╭─ EXERCISE DATA
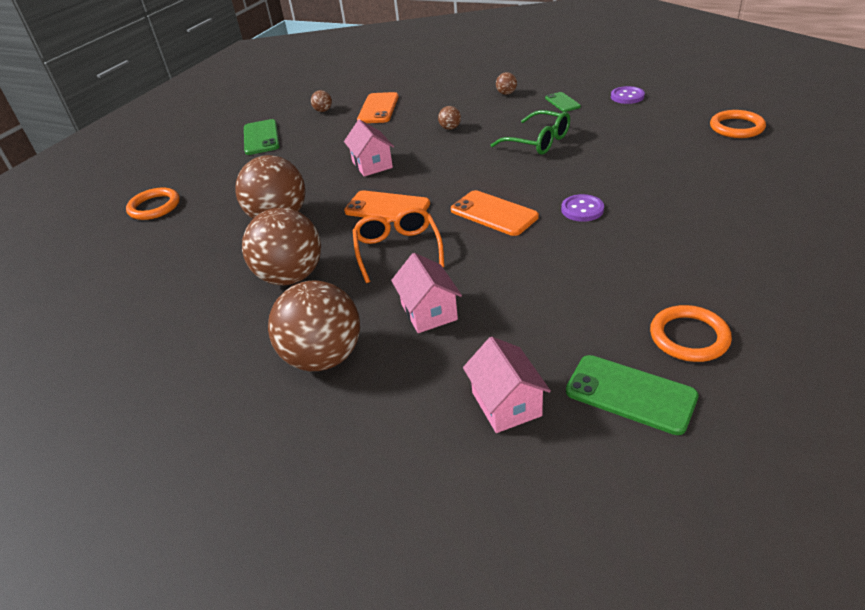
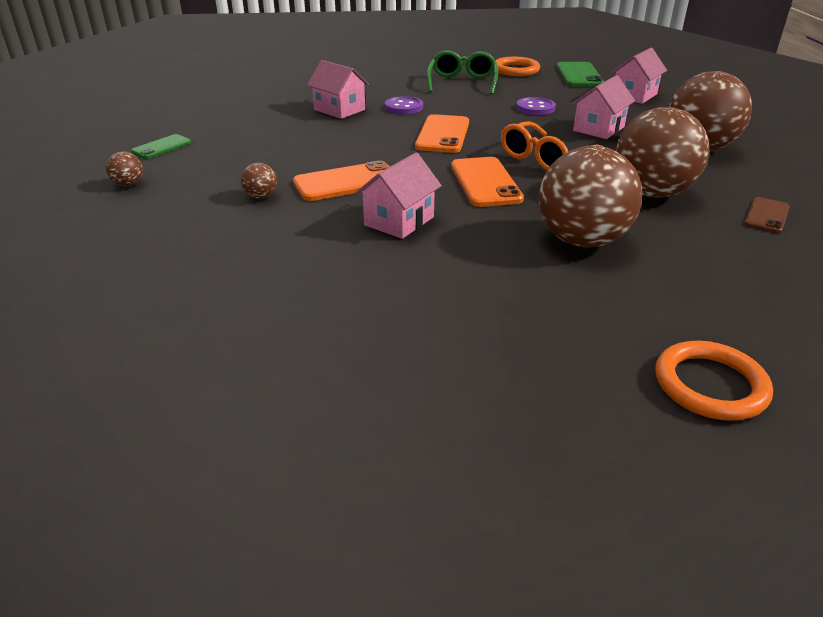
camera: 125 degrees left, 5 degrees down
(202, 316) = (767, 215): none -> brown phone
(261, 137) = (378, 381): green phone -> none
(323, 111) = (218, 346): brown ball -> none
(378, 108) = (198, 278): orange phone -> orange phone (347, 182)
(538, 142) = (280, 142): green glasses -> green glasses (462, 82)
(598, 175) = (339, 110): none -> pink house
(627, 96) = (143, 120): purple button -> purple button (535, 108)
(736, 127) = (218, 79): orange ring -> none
╰─
╭─ EXERCISE DATA
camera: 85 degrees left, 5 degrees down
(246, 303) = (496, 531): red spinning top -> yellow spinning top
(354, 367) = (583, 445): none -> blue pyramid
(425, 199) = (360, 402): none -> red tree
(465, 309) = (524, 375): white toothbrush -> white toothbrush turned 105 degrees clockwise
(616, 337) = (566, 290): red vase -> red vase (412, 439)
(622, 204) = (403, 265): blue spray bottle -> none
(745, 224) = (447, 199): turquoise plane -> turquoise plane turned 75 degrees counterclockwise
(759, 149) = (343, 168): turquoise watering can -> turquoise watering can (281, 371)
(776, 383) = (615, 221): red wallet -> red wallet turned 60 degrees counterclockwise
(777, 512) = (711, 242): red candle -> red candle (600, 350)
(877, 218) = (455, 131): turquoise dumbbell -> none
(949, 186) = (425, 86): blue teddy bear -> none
╰─
> _TASK GOAL_
Set down, unchanged, only those lines above that fall between the line with "(538, 142) = (280, 142): green" and the line with "(736, 127) = (218, 79): orange ring -> none", the two end lines included.

> _COMPLETED EXERCISE_
(538, 142) = (280, 142): green glasses -> green glasses (462, 82)
(598, 175) = (339, 110): none -> pink house
(627, 96) = (143, 120): purple button -> purple button (535, 108)
(736, 127) = (218, 79): orange ring -> none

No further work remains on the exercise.